WHAT TO PRODUCE
Below are some records; copy them word for word and drop the pictures.

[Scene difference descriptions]
..............................

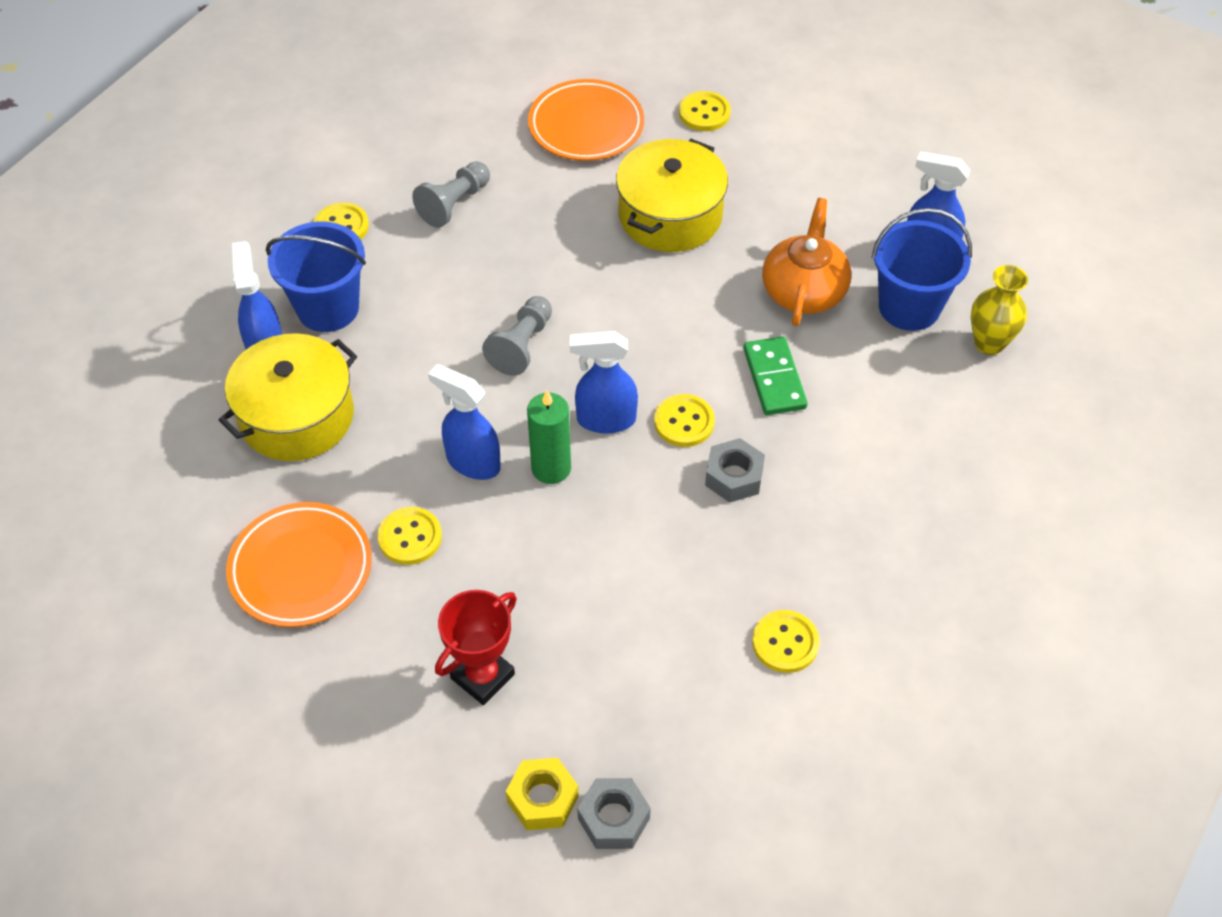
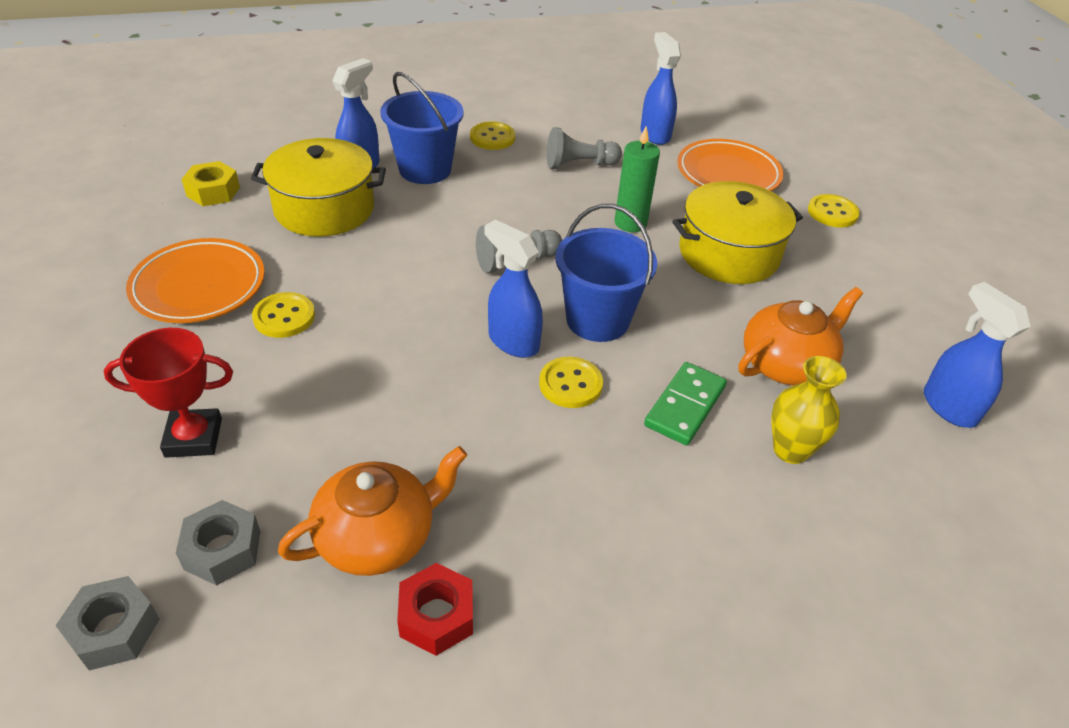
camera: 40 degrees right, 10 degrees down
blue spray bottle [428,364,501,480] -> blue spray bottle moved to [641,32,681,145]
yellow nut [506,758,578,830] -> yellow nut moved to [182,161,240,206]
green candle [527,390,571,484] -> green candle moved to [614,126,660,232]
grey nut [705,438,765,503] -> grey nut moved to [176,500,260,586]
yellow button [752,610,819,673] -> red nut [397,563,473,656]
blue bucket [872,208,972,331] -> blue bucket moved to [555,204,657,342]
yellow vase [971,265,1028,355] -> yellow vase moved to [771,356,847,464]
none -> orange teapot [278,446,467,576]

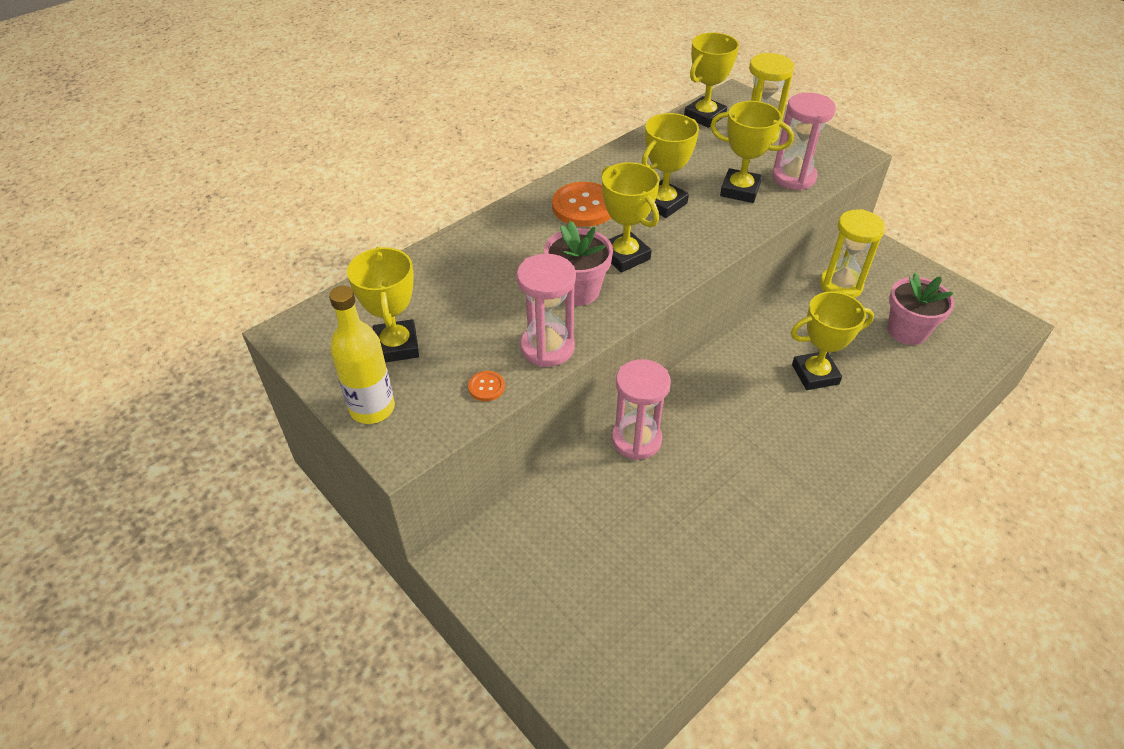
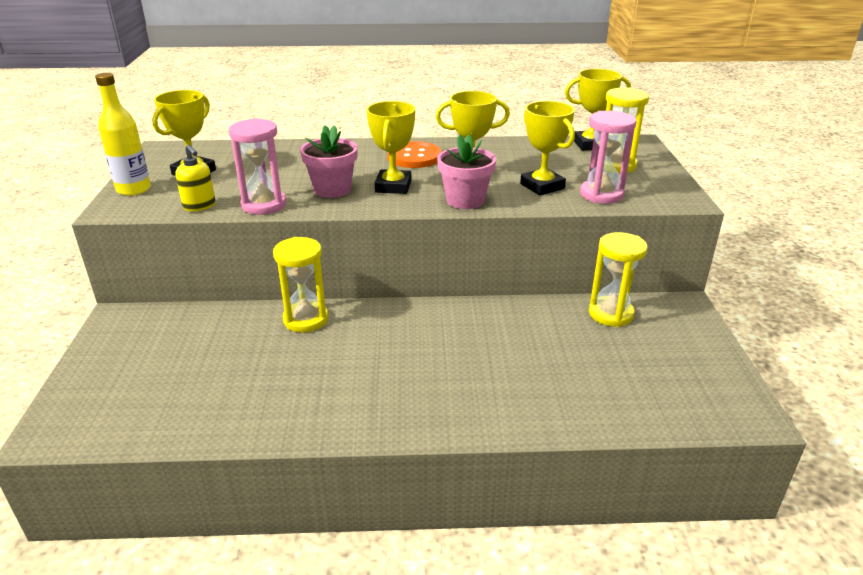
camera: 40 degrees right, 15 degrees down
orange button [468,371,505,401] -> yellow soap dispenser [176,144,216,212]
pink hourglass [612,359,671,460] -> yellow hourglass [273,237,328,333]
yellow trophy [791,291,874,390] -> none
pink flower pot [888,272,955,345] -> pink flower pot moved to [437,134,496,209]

..............................

RESPONSE BOX
camera: 40 degrees right, 10 degrees down
blue spray bottle [428,364,501,480] -> blue spray bottle moved to [641,32,681,145]
yellow nut [506,758,578,830] -> yellow nut moved to [182,161,240,206]
green candle [527,390,571,484] -> green candle moved to [614,126,660,232]
grey nut [705,438,765,503] -> grey nut moved to [176,500,260,586]
yellow button [752,610,819,673] -> red nut [397,563,473,656]
blue bucket [872,208,972,331] -> blue bucket moved to [555,204,657,342]
yellow vase [971,265,1028,355] -> yellow vase moved to [771,356,847,464]
none -> orange teapot [278,446,467,576]

camera: 40 degrees right, 15 degrees down
orange button [468,371,505,401] -> yellow soap dispenser [176,144,216,212]
pink hourglass [612,359,671,460] -> yellow hourglass [273,237,328,333]
yellow trophy [791,291,874,390] -> none
pink flower pot [888,272,955,345] -> pink flower pot moved to [437,134,496,209]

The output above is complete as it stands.